EXERCISE AIM. All lines from the one containing "RFID pin SS: D1 -> D4" through the end of the data below must be reproduced exactly, and no others.

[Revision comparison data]
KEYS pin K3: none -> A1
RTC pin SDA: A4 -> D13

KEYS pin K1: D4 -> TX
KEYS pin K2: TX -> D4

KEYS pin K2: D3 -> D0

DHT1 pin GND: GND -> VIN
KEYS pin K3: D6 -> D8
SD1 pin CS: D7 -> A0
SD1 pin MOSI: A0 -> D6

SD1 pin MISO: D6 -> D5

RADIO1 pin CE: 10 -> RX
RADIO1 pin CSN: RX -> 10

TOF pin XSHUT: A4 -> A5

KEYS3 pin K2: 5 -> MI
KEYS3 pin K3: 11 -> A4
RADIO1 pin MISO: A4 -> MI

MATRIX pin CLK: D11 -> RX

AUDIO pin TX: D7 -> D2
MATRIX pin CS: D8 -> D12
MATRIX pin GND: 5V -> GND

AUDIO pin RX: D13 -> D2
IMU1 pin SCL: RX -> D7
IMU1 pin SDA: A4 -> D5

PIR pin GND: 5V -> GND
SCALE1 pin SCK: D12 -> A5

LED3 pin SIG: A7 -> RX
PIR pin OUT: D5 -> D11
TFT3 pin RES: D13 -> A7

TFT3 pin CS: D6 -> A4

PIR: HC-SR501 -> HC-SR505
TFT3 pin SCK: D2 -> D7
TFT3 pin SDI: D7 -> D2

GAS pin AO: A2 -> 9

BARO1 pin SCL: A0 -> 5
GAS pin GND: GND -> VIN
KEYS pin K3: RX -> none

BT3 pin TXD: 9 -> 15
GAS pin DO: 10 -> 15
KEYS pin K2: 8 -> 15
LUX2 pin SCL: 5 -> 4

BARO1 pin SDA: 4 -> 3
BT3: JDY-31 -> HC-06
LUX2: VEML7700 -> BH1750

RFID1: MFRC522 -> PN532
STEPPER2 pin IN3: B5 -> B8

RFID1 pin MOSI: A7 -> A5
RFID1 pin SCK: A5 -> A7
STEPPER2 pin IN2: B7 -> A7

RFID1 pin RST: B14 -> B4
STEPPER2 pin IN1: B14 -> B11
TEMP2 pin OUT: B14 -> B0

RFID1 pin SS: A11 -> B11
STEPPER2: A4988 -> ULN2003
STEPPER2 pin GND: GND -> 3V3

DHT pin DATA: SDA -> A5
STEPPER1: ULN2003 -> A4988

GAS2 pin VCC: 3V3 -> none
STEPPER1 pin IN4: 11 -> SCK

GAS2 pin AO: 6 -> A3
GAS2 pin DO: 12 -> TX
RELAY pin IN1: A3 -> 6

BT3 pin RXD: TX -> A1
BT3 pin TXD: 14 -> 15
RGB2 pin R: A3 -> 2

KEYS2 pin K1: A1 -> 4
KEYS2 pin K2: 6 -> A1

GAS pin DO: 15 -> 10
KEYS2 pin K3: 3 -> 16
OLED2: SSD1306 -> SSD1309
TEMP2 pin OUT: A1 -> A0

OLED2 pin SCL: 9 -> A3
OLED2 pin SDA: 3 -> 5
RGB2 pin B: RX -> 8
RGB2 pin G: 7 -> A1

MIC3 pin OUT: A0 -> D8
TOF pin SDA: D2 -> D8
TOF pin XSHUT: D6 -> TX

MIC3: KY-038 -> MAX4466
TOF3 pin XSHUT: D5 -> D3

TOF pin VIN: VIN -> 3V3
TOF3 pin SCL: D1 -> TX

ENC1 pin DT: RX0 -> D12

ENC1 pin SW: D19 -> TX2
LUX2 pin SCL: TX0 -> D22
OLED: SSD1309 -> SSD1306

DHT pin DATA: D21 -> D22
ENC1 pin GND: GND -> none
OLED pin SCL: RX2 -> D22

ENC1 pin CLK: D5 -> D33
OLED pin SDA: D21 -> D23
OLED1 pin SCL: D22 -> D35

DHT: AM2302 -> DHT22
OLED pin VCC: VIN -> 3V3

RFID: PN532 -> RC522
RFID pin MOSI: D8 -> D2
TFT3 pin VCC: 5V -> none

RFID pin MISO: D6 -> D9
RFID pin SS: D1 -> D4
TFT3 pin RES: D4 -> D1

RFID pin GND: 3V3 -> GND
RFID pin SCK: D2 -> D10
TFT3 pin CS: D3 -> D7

EXERCISE SOLUTION.
RFID pin SS: D1 -> D4
TFT3 pin RES: D4 -> D1

RFID pin GND: 3V3 -> GND
RFID pin SCK: D2 -> D10
TFT3 pin CS: D3 -> D7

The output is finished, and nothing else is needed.